Task description
Write every line of the listing below as a JSON list of strings, one string per line, leaving out blank lines and the picture lines.
--- Start of Input ---
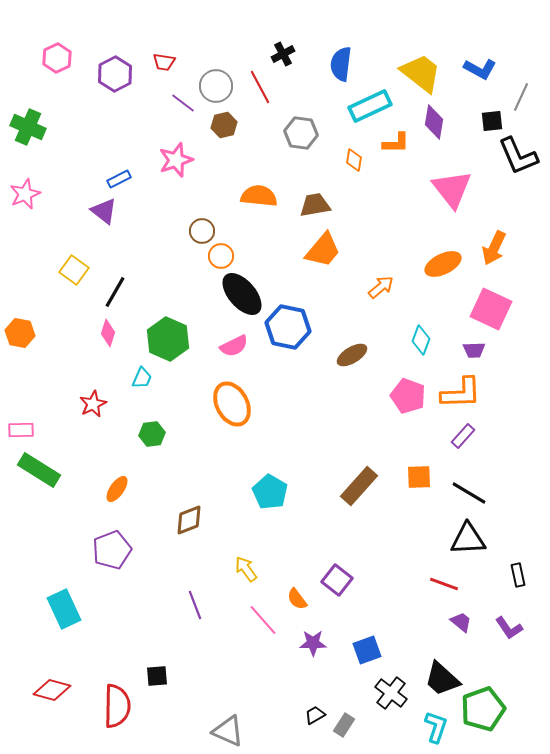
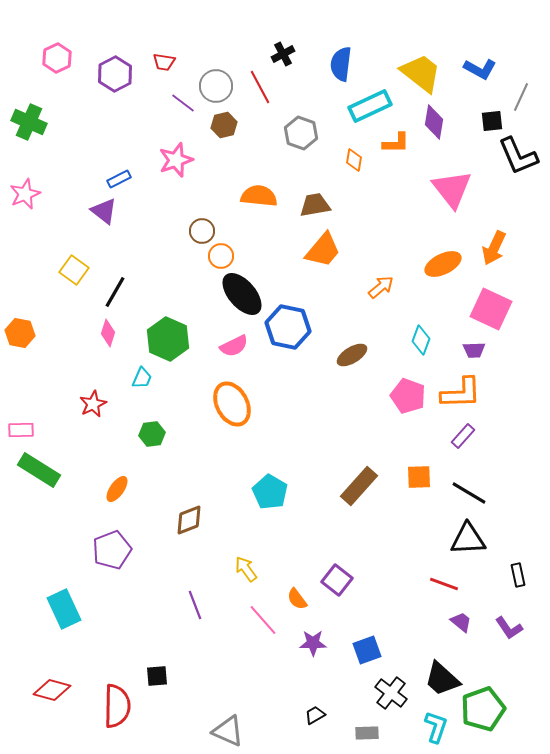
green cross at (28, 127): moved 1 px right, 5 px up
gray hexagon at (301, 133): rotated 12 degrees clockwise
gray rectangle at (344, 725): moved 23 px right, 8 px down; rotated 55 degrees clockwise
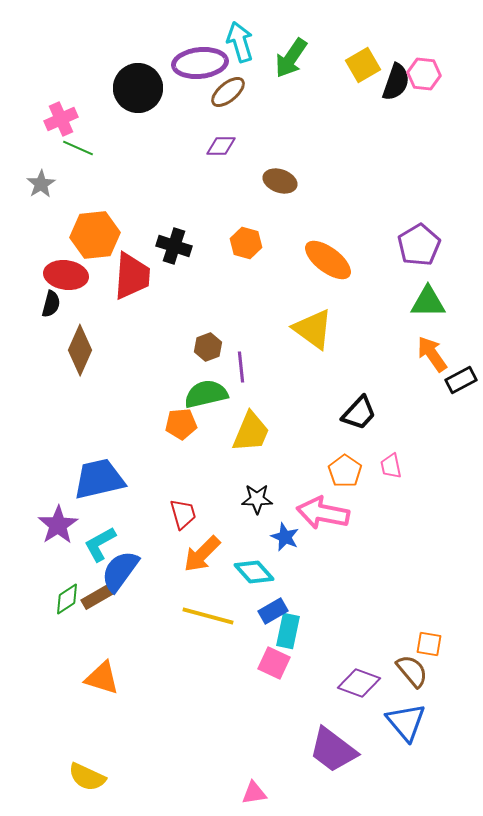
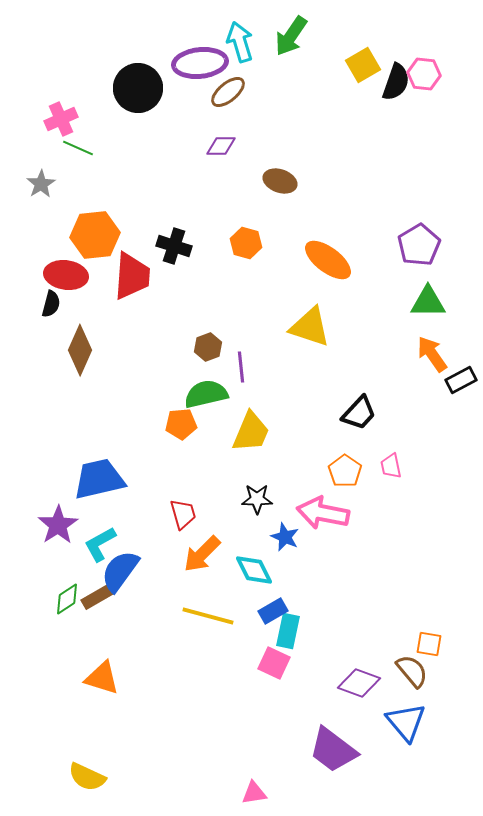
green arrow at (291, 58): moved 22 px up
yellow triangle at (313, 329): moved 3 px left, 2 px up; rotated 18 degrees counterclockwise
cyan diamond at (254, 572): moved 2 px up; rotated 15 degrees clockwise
--- End of Input ---
Output for this exercise
[
  "green cross at (28, 127): moved 1 px right, 5 px up",
  "gray hexagon at (301, 133): rotated 12 degrees clockwise",
  "gray rectangle at (344, 725): moved 23 px right, 8 px down; rotated 55 degrees clockwise",
  "green arrow at (291, 58): moved 22 px up",
  "yellow triangle at (313, 329): moved 3 px left, 2 px up; rotated 18 degrees counterclockwise",
  "cyan diamond at (254, 572): moved 2 px up; rotated 15 degrees clockwise"
]